> Goal of the exercise
Each line of the data below goes into the copy exactly; pictures do not.

> The input
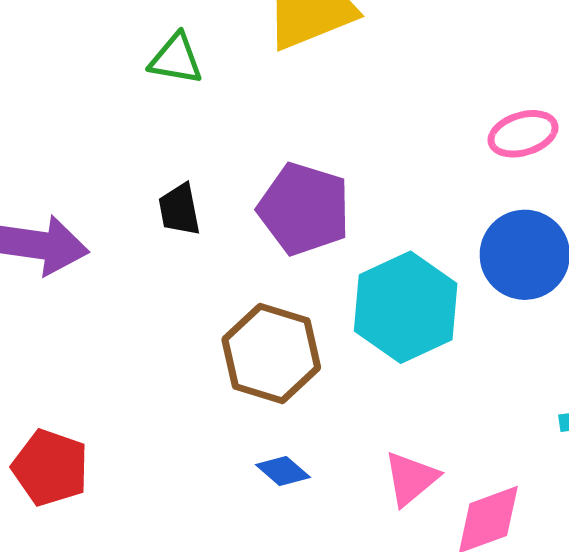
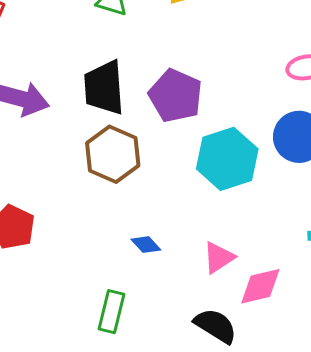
black trapezoid: (179, 210) -> (104, 88), size x1.8
brown hexagon: (271, 354) -> (113, 154), moved

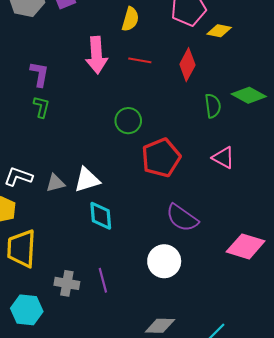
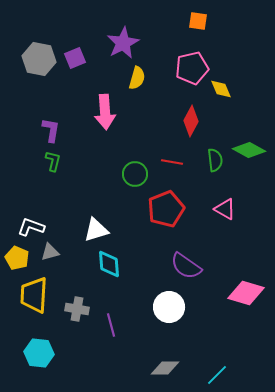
yellow diamond: (219, 31) -> (221, 89), turned 55
red line: (140, 60) -> (172, 162), moved
gray triangle: (55, 183) -> (50, 252), moved
gray cross: (67, 283) -> (77, 309), moved

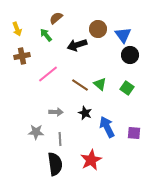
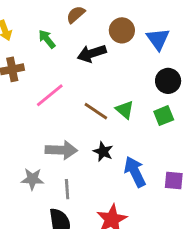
brown semicircle: (56, 18) -> (76, 15), moved
black circle: (130, 55) -> (168, 81), moved
green square: (127, 88) -> (164, 116), turned 32
gray arrow: (56, 112) -> (61, 150), size x1.5

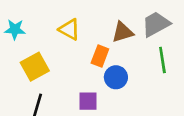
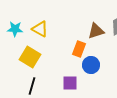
yellow triangle: (69, 29) -> (40, 29), moved
yellow square: (35, 67) -> (30, 57), turned -30

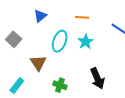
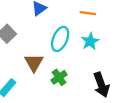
green cross: (60, 85) -> (59, 77), moved, turned 32

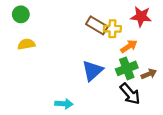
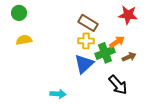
yellow cross: (112, 29) -> (86, 41), moved
green cross: (127, 68) -> (105, 53), moved
brown arrow: (149, 74) -> (129, 57), moved

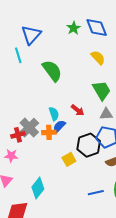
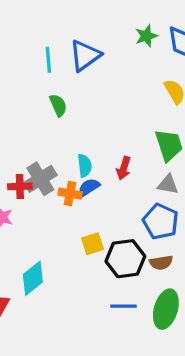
blue triangle: (31, 35) -> (85, 56), moved
green semicircle: (52, 71) -> (58, 105), moved, size x0.6
red arrow: (78, 110) -> (124, 168), turned 56
black hexagon: (89, 145) -> (125, 259), moved

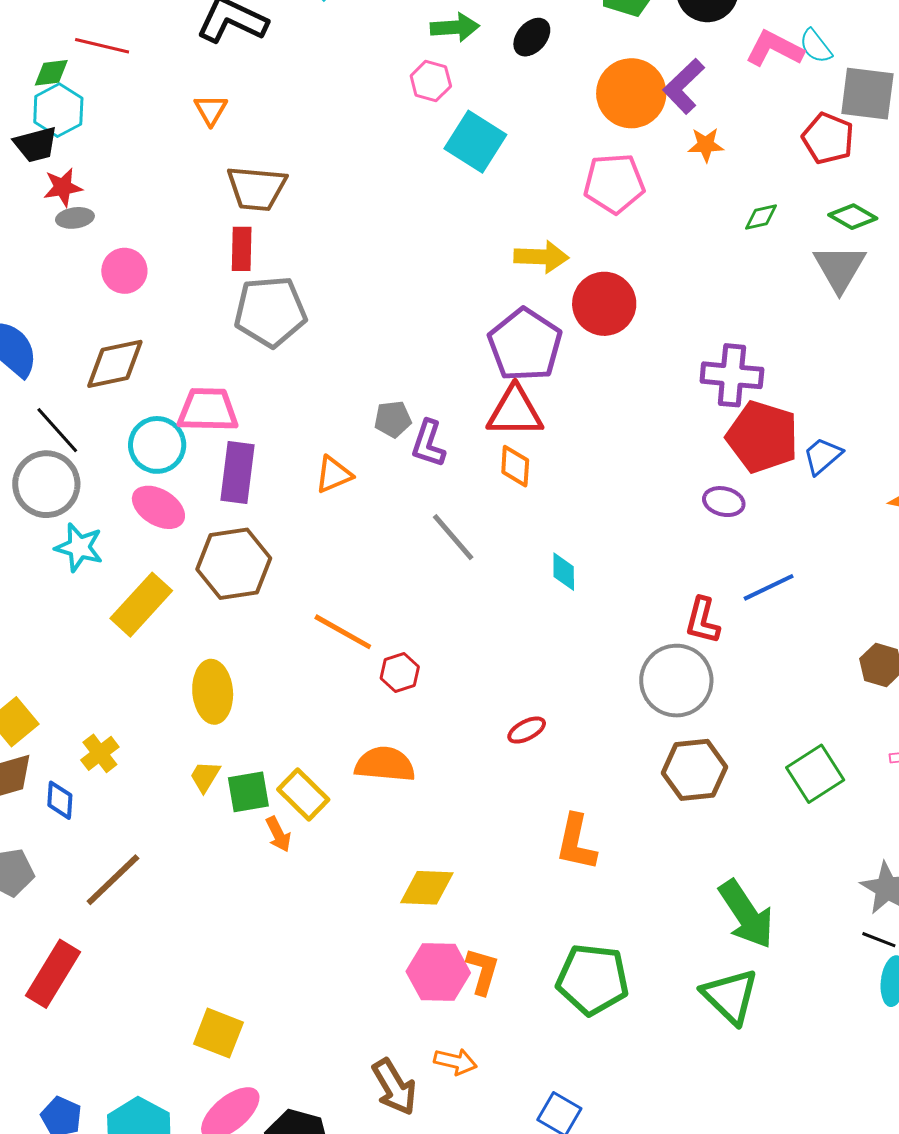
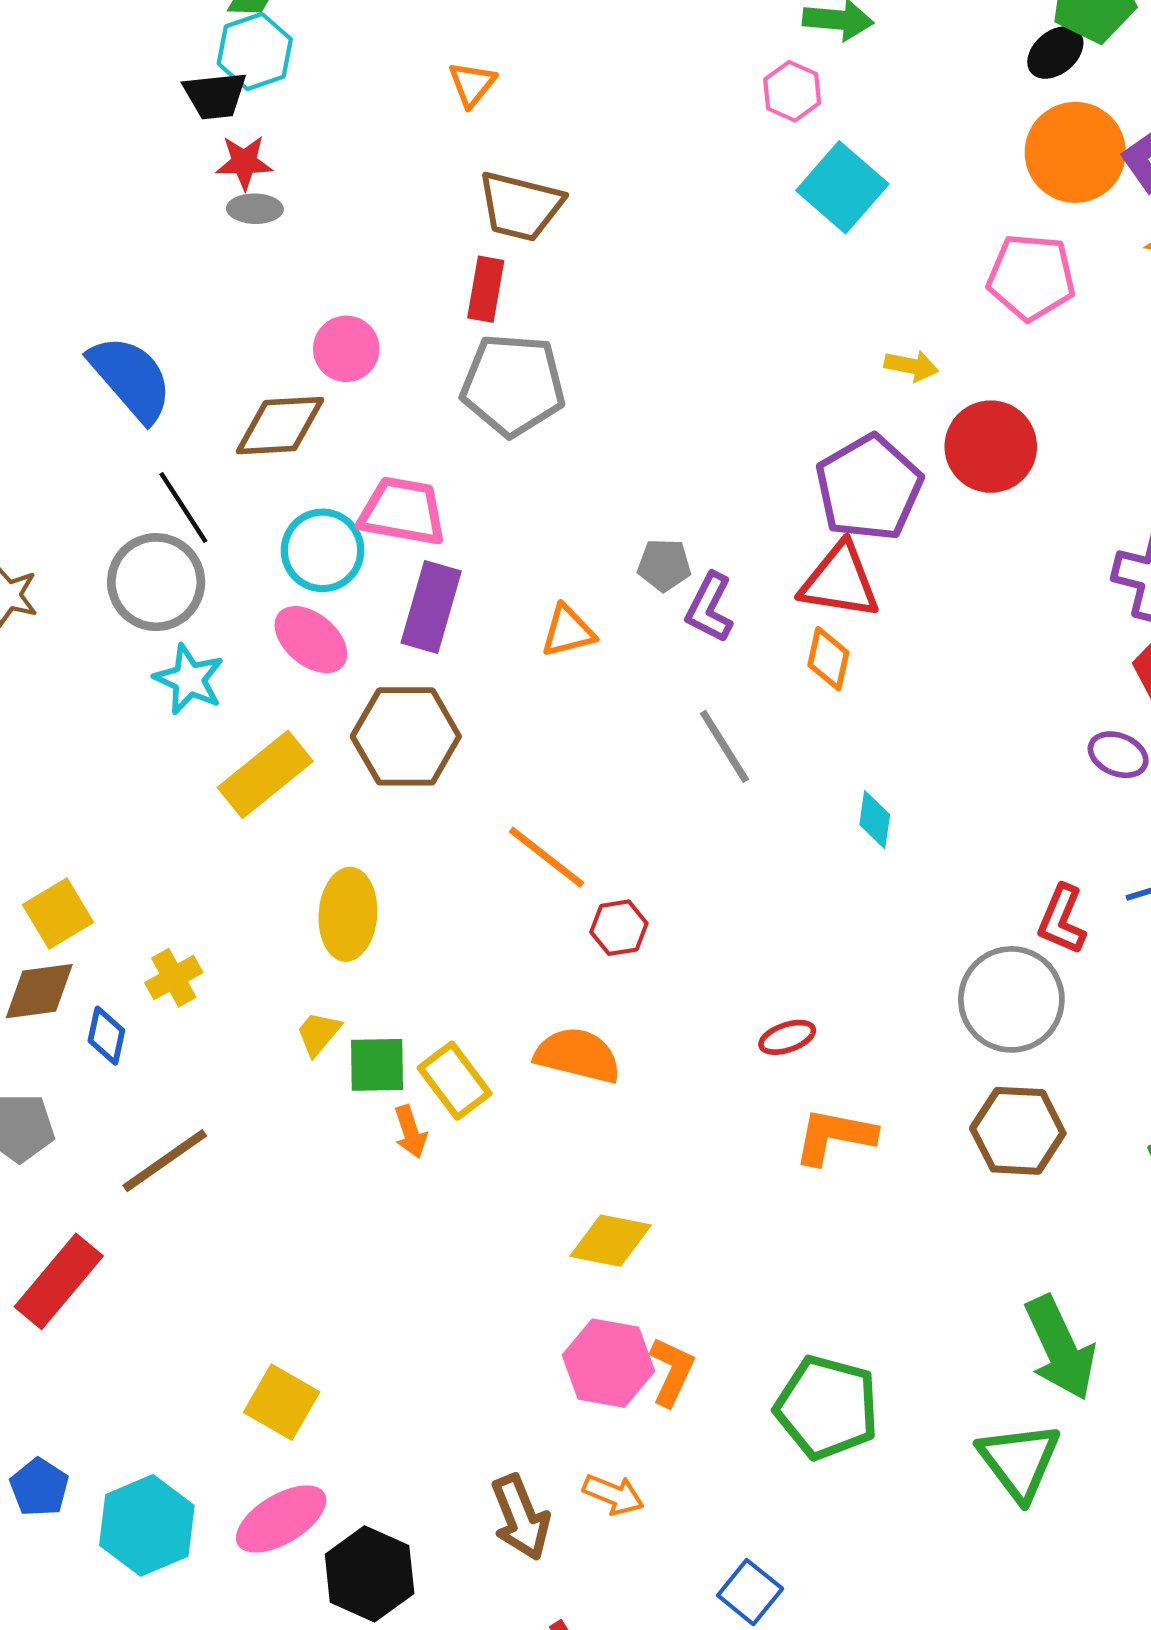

> Response to this exercise
black trapezoid: (179, 210) -> (104, 88), size x1.8
brown hexagon: (271, 354) -> (113, 154), moved

yellow diamond: (219, 31) -> (221, 89), turned 55
red line: (140, 60) -> (172, 162), moved
gray triangle: (55, 183) -> (50, 252), moved
gray cross: (67, 283) -> (77, 309), moved

brown semicircle: (56, 18) -> (76, 15), moved
black circle: (130, 55) -> (168, 81), moved
green square: (127, 88) -> (164, 116), turned 32
gray arrow: (56, 112) -> (61, 150), size x1.5

yellow triangle: (69, 29) -> (40, 29), moved
yellow square: (35, 67) -> (30, 57), turned -30

green cross: (60, 85) -> (59, 77), moved, turned 32

yellow cross: (112, 29) -> (86, 41), moved
green cross: (127, 68) -> (105, 53), moved
brown arrow: (149, 74) -> (129, 57), moved

blue triangle: (31, 35) -> (85, 56), moved
green semicircle: (52, 71) -> (58, 105), moved, size x0.6
red arrow: (78, 110) -> (124, 168), turned 56
black hexagon: (89, 145) -> (125, 259), moved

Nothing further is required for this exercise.